#### [TRY IT]
Of the lines listed below, return exactly those that run from the line containing "window: (1068, 596) -> (94, 524), width x1.44" through the line containing "nightstand: (788, 352)", both included.

== == ==

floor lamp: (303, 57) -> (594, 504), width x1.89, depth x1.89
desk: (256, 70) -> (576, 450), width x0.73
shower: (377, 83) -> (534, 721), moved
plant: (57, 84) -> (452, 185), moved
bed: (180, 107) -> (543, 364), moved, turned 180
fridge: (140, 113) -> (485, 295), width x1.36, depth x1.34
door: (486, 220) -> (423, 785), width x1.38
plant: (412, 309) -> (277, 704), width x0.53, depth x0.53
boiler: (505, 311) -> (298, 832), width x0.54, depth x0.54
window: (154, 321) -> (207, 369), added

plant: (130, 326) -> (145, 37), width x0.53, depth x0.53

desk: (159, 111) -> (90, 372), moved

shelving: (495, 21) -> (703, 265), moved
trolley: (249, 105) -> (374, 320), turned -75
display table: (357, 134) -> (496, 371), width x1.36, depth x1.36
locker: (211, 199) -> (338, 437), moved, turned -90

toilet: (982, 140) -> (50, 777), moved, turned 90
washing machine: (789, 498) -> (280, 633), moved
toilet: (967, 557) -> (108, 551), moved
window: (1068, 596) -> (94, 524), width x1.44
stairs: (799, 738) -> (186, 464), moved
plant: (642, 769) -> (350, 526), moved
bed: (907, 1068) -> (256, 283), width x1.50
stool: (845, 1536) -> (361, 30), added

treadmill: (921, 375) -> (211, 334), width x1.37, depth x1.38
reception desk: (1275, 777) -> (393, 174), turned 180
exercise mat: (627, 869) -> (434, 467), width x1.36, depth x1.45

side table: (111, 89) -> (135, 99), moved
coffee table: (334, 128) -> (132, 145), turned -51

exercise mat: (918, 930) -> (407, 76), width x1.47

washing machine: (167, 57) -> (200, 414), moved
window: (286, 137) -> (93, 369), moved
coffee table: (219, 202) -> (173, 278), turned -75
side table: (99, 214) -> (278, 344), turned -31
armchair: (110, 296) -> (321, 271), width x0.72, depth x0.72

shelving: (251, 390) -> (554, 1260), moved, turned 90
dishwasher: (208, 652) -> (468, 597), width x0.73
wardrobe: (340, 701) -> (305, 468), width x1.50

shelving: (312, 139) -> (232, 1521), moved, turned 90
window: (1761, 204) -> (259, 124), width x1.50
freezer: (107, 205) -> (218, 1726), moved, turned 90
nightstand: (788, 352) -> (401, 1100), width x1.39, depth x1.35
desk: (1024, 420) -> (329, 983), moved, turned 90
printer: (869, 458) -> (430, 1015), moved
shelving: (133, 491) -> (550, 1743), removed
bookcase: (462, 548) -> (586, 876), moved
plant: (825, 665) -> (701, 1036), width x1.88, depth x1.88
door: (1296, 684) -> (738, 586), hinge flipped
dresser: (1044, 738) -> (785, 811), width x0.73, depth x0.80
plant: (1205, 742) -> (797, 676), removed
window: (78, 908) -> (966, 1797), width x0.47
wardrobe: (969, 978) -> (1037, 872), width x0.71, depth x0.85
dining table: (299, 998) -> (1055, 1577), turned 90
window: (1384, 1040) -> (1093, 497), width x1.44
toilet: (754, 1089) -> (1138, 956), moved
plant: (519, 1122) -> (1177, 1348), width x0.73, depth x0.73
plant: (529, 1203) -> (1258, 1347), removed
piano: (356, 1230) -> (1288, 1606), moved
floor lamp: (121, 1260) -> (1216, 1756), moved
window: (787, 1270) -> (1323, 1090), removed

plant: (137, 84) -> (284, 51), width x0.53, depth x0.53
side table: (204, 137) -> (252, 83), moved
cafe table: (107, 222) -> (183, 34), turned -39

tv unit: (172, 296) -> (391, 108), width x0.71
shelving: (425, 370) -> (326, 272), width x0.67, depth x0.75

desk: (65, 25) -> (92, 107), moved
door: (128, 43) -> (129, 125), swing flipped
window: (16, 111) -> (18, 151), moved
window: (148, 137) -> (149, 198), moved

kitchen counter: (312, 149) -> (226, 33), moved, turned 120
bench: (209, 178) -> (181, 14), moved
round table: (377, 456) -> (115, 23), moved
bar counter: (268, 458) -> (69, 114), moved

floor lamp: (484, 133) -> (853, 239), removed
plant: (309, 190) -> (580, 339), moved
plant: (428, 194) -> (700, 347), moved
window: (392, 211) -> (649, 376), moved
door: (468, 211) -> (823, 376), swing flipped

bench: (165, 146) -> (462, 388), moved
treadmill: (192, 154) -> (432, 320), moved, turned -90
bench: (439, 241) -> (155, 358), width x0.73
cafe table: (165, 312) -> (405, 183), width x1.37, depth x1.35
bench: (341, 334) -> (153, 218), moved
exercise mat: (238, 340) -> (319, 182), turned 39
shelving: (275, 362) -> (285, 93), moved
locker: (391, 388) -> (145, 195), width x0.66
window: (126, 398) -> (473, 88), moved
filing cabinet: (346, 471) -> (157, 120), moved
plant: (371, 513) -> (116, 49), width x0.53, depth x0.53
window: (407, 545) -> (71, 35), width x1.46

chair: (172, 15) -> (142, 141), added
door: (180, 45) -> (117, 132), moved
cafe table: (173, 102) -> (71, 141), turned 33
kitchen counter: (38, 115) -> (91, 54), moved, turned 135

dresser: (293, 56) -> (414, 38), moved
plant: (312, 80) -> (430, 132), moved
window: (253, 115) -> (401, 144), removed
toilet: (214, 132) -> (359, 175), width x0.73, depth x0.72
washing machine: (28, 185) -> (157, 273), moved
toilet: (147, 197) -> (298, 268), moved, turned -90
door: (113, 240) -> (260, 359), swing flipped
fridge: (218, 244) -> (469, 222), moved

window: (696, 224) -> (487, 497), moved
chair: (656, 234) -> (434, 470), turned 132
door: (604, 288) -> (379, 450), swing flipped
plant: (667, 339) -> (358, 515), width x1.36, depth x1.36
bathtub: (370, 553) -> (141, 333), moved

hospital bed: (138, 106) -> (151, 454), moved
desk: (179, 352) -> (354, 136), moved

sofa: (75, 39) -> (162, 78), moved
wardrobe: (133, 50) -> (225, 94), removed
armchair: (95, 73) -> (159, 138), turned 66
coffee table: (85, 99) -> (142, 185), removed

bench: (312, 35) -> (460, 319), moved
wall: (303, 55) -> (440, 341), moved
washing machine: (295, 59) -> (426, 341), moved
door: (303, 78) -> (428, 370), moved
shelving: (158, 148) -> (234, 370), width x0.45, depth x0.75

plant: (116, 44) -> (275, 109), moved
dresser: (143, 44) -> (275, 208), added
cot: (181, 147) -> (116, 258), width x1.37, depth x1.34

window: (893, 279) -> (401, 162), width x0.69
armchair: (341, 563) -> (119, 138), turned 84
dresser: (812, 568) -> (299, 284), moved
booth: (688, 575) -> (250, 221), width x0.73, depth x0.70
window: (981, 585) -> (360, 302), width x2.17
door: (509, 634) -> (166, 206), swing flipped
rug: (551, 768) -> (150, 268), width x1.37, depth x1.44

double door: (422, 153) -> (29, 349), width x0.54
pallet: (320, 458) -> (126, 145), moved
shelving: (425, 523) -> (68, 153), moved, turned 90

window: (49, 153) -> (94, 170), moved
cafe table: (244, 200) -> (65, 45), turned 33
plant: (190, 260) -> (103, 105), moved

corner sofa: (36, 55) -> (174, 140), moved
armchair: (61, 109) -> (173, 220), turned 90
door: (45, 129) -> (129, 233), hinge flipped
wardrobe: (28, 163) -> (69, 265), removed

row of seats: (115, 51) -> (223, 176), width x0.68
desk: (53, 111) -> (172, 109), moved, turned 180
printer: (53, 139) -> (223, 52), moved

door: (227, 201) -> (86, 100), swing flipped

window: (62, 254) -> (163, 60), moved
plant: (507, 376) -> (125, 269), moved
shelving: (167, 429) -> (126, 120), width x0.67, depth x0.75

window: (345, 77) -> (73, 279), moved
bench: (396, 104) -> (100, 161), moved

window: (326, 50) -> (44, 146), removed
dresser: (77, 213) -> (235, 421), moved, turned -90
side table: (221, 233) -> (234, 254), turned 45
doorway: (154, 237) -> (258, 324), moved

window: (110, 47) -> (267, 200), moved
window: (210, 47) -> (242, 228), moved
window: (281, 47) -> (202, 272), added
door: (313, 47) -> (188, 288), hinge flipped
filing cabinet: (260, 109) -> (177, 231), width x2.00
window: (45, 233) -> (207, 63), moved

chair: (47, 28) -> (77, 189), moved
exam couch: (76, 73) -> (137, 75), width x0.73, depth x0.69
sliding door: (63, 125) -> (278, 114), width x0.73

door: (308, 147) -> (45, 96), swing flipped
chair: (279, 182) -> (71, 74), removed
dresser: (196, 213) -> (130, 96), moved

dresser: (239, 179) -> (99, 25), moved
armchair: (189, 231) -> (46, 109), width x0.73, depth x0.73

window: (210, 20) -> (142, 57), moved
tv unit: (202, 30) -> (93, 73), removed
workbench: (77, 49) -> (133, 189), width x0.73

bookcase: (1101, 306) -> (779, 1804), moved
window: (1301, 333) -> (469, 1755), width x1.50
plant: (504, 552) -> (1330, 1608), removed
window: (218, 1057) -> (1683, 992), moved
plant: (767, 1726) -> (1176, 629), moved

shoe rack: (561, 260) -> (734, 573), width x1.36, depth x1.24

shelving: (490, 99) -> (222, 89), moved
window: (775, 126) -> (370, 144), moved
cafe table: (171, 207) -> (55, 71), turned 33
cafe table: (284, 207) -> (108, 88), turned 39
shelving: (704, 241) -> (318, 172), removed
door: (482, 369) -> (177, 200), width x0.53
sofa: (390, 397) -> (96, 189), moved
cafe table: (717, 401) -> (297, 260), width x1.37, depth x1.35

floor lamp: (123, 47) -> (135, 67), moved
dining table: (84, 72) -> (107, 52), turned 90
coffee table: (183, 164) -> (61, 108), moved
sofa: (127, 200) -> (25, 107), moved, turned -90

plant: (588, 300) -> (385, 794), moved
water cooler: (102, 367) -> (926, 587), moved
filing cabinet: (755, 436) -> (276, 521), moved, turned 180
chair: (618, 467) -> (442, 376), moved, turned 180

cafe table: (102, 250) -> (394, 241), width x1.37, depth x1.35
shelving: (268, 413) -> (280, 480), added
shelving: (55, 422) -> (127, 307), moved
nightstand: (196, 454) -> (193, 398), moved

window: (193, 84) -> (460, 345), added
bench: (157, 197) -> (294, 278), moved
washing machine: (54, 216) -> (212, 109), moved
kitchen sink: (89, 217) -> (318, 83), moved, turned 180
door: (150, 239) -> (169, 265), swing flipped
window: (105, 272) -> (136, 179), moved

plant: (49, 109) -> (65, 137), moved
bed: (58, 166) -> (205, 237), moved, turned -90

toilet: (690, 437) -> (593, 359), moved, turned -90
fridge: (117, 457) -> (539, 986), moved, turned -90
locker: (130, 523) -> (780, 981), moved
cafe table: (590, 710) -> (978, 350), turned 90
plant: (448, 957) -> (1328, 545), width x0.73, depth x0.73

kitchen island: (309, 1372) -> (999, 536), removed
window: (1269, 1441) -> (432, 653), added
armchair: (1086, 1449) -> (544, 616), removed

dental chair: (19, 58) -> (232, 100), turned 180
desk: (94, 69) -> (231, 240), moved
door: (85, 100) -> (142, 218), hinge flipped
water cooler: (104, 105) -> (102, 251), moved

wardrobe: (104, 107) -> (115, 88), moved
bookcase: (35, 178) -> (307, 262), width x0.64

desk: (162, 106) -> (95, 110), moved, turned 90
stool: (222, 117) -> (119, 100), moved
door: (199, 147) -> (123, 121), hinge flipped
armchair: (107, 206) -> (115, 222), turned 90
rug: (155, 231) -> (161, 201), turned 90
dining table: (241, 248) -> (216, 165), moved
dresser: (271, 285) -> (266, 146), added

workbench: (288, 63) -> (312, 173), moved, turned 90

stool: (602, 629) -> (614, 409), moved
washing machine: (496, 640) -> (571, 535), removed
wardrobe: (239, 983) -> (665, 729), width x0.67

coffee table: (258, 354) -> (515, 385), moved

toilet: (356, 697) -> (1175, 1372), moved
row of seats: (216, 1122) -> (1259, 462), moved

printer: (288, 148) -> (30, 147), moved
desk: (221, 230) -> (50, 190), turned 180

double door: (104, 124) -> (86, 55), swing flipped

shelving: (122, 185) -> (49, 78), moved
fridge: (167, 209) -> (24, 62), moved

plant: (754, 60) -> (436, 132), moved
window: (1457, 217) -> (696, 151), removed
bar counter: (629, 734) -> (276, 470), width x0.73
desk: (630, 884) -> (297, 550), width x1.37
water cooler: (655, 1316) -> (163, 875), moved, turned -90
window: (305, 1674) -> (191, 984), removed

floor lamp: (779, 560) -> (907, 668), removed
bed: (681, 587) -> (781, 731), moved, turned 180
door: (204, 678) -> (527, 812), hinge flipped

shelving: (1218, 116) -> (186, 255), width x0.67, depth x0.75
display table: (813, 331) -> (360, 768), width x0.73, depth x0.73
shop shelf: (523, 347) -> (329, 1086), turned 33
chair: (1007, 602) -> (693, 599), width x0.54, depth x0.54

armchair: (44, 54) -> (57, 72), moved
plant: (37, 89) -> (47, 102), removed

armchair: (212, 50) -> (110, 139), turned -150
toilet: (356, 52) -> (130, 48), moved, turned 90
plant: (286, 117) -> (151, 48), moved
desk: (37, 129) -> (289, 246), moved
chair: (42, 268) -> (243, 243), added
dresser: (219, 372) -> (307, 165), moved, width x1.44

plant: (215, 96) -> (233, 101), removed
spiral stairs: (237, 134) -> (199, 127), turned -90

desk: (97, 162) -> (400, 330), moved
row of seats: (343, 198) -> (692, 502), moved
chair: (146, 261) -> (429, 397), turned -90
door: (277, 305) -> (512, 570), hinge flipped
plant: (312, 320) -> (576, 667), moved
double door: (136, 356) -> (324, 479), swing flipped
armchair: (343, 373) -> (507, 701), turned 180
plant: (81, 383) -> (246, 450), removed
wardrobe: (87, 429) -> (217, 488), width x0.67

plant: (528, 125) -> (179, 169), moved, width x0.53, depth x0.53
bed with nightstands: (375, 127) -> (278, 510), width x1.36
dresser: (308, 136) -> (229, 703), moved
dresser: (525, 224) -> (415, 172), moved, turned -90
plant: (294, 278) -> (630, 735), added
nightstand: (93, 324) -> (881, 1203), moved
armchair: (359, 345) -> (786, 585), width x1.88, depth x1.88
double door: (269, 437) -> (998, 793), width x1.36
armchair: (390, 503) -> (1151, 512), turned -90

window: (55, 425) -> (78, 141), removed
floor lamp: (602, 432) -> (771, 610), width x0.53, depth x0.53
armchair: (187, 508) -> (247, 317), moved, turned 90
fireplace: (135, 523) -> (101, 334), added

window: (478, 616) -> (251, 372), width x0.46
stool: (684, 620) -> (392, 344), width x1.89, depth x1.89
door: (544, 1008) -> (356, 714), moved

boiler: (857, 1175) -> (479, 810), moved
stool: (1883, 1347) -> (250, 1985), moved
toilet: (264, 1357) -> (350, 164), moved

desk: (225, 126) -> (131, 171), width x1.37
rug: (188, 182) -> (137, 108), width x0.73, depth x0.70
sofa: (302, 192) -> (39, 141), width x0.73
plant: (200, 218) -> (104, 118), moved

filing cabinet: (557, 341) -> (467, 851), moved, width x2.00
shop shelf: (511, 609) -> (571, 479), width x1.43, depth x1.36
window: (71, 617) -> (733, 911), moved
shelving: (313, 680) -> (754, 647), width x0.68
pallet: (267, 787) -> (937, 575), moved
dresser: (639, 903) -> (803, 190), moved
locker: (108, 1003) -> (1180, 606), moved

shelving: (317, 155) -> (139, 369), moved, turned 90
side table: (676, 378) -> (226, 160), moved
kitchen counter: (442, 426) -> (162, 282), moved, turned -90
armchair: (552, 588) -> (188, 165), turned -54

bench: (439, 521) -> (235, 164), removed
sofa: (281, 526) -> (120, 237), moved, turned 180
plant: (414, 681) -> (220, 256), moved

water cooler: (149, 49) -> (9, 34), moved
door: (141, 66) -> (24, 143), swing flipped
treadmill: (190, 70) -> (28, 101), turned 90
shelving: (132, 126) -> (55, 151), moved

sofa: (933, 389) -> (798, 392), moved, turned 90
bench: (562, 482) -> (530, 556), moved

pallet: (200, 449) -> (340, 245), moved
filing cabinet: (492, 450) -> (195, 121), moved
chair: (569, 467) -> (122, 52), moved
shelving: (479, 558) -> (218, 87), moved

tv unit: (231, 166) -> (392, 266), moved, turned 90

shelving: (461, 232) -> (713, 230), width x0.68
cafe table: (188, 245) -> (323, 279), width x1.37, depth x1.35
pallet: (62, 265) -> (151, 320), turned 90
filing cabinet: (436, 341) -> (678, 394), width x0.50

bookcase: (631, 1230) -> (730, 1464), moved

== == ==

#### [RESULT]
window: (1068, 596) -> (94, 524), width x1.44
stairs: (799, 738) -> (186, 464), moved
plant: (642, 769) -> (350, 526), moved
bed: (907, 1068) -> (256, 283), width x1.50
stool: (845, 1536) -> (361, 30), added

treadmill: (921, 375) -> (211, 334), width x1.37, depth x1.38
reception desk: (1275, 777) -> (393, 174), turned 180
exercise mat: (627, 869) -> (434, 467), width x1.36, depth x1.45

side table: (111, 89) -> (135, 99), moved
coffee table: (334, 128) -> (132, 145), turned -51

exercise mat: (918, 930) -> (407, 76), width x1.47

washing machine: (167, 57) -> (200, 414), moved
window: (286, 137) -> (93, 369), moved
coffee table: (219, 202) -> (173, 278), turned -75
side table: (99, 214) -> (278, 344), turned -31
armchair: (110, 296) -> (321, 271), width x0.72, depth x0.72

shelving: (251, 390) -> (554, 1260), moved, turned 90
dishwasher: (208, 652) -> (468, 597), width x0.73
wardrobe: (340, 701) -> (305, 468), width x1.50

shelving: (312, 139) -> (232, 1521), moved, turned 90
window: (1761, 204) -> (259, 124), width x1.50
freezer: (107, 205) -> (218, 1726), moved, turned 90
nightstand: (788, 352) -> (401, 1100), width x1.39, depth x1.35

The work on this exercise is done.